* **TASK STATEMENT**
Where the word "none" occurs in a line of the listing, please copy the line.
▼
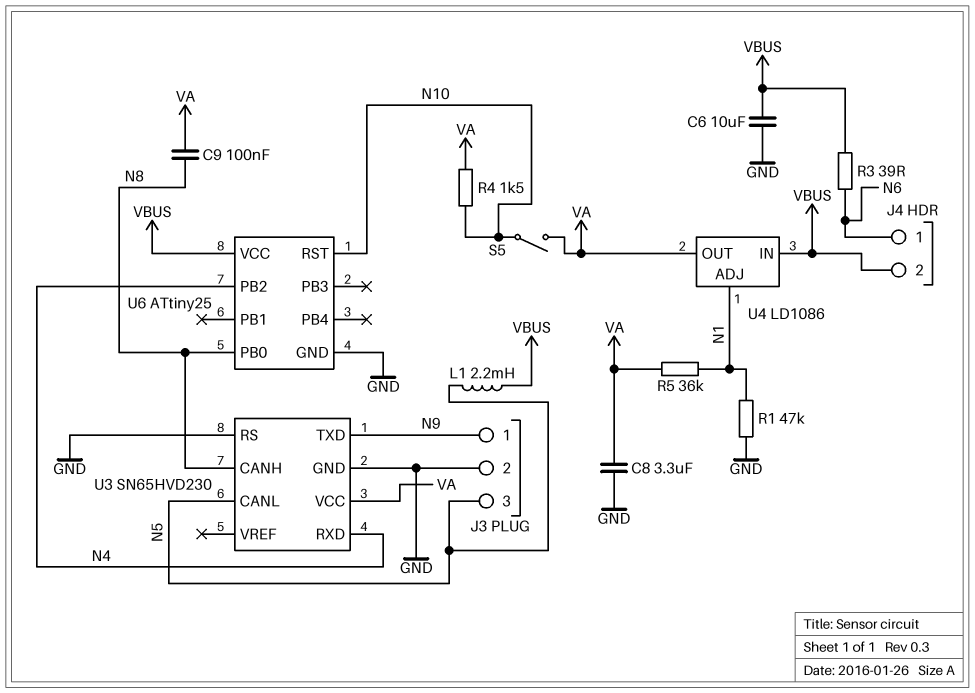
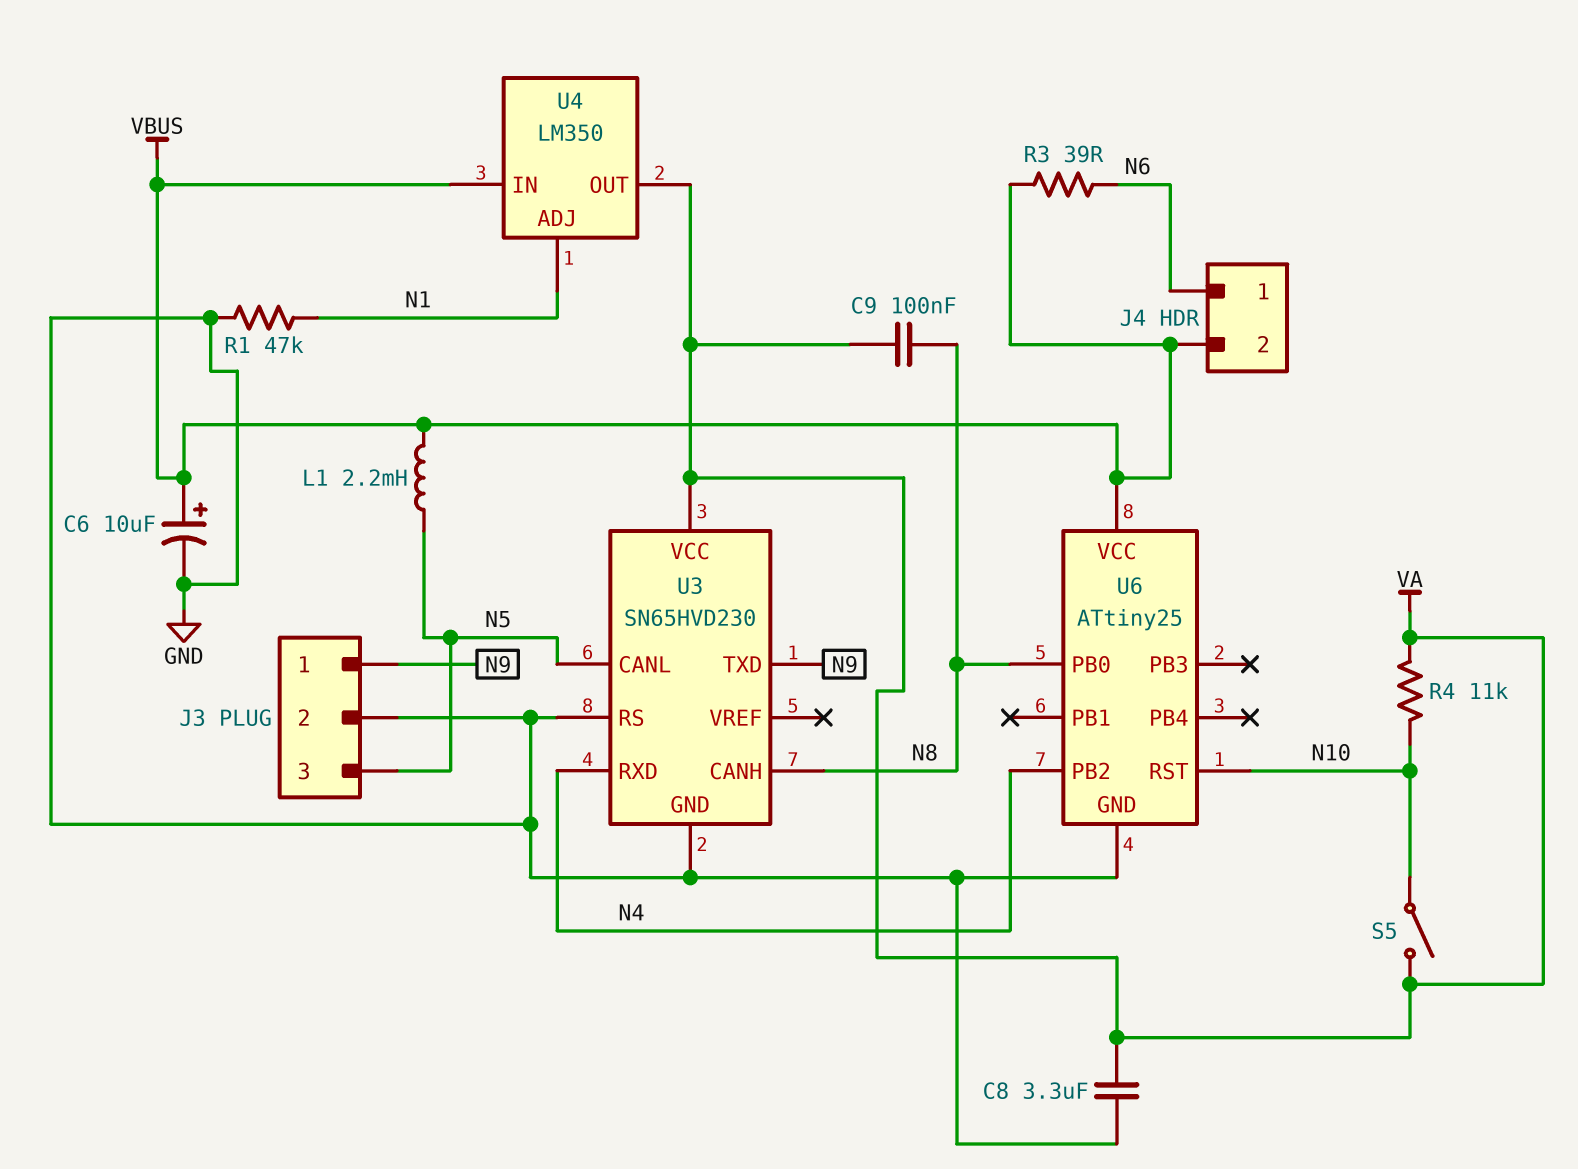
C6: 10uF (GND, VBUS) -> 10uF (plus VBUS, minus GND)
R4: 1.5k (N10, VA) -> 11k (N10, VA)
R5: 36k (N1, VA) -> none
U4: LD1086 -> LM350

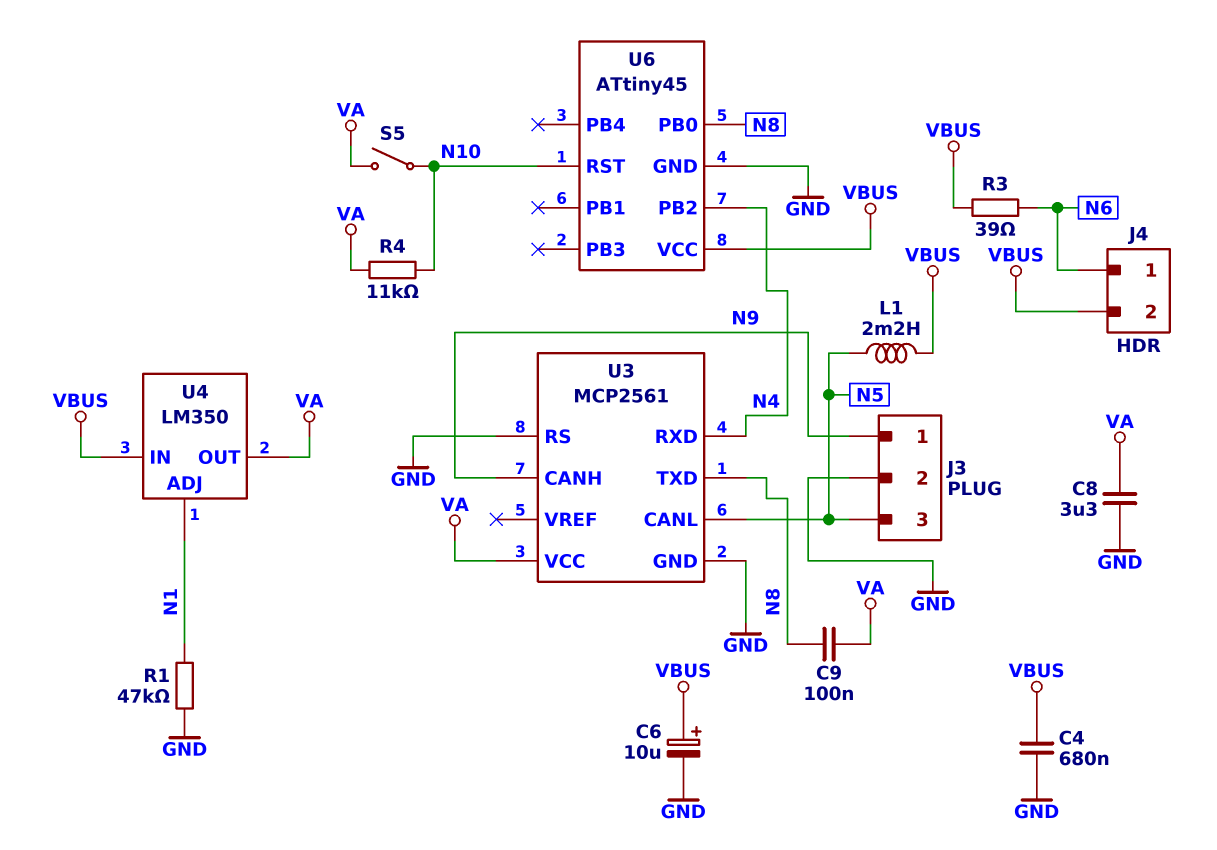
C4: none -> 680nF (GND, VBUS)
U3: SN65HVD230 -> MCP2561
U3 pin CANH: N8 -> N9
U3 pin TXD: N9 -> N8
U6: ATtiny25 -> ATtiny45

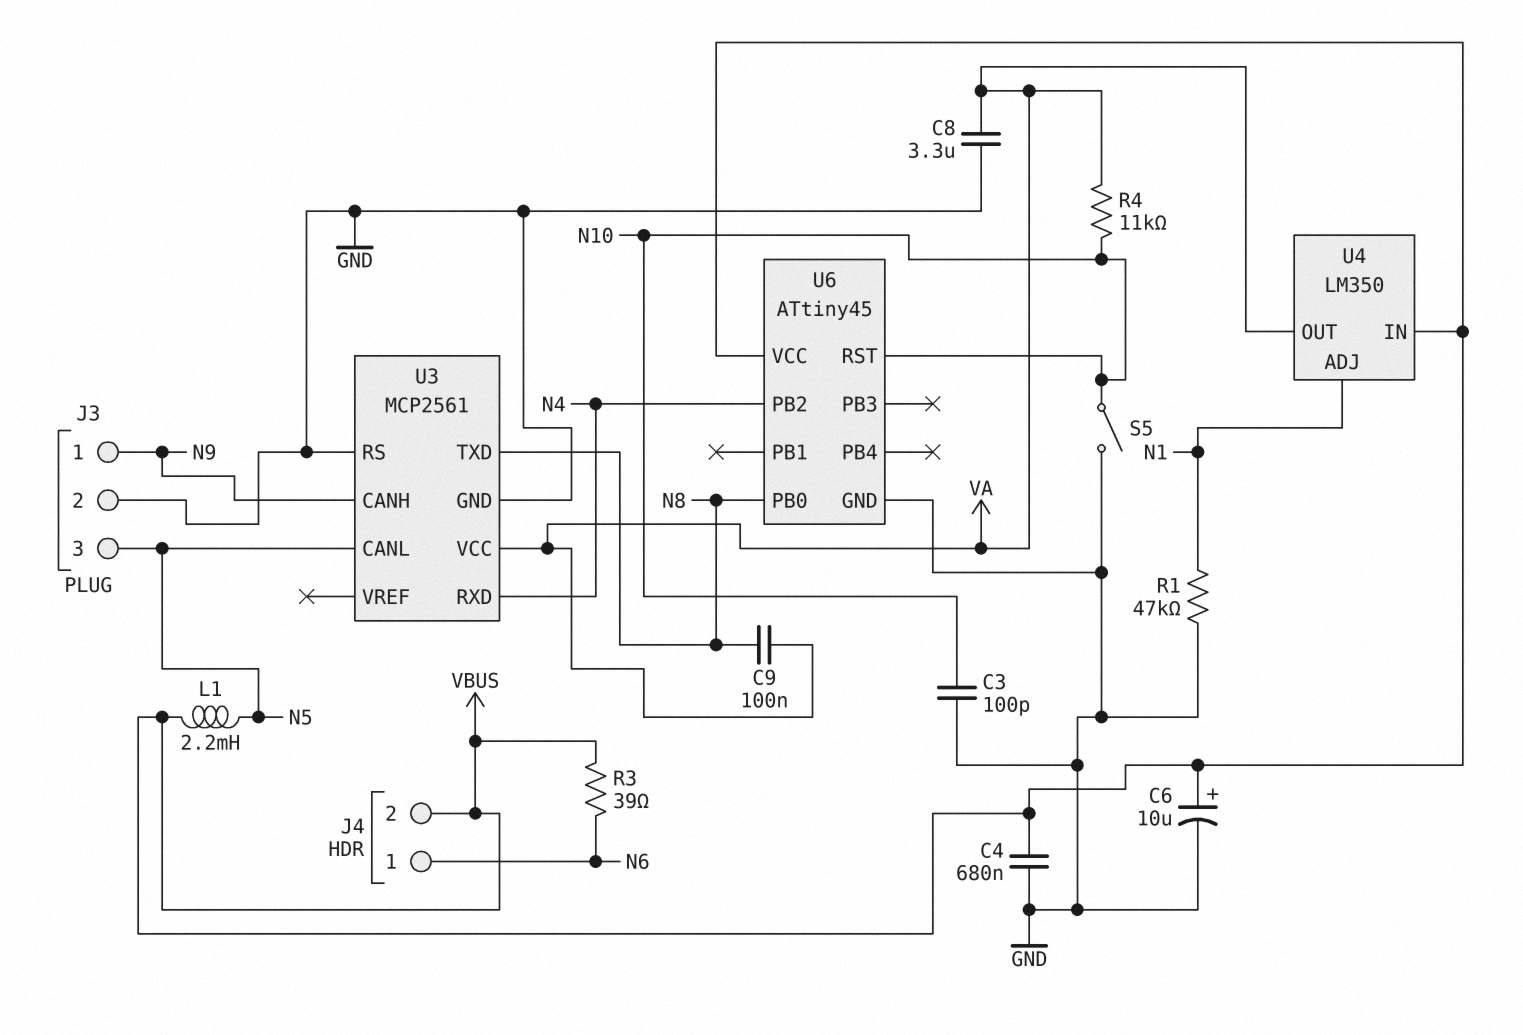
C3: none -> 100pF (GND, N10)
S5: switch (N10, VA) -> switch (GND, N10)

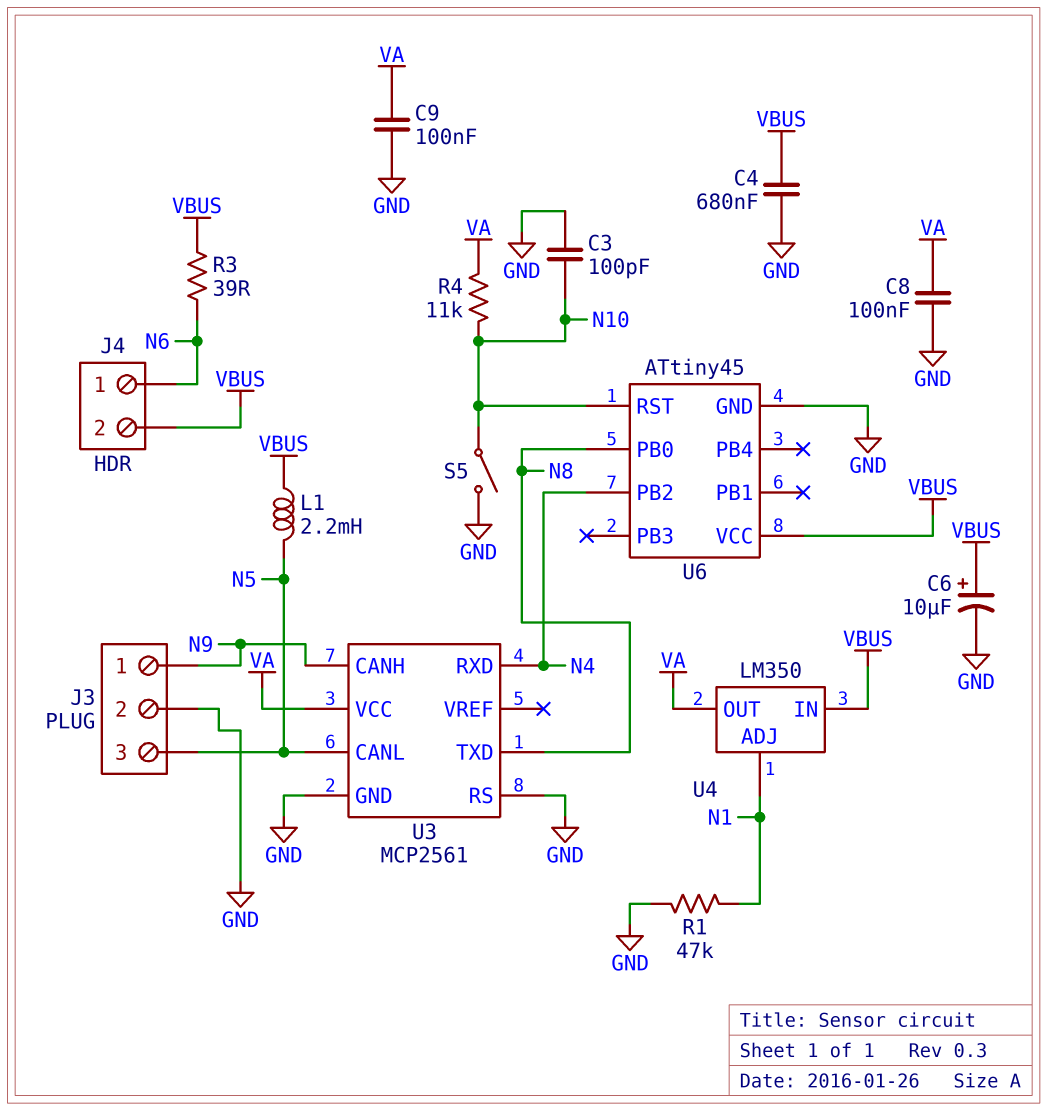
C8: 3.3uF (GND, VA) -> 100nF (GND, VA)
C9: 100nF (N8, VA) -> 100nF (GND, VA)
▲
* **RESULT OF THIS TASK**
R5: 36k (N1, VA) -> none
C4: none -> 680nF (GND, VBUS)
C3: none -> 100pF (GND, N10)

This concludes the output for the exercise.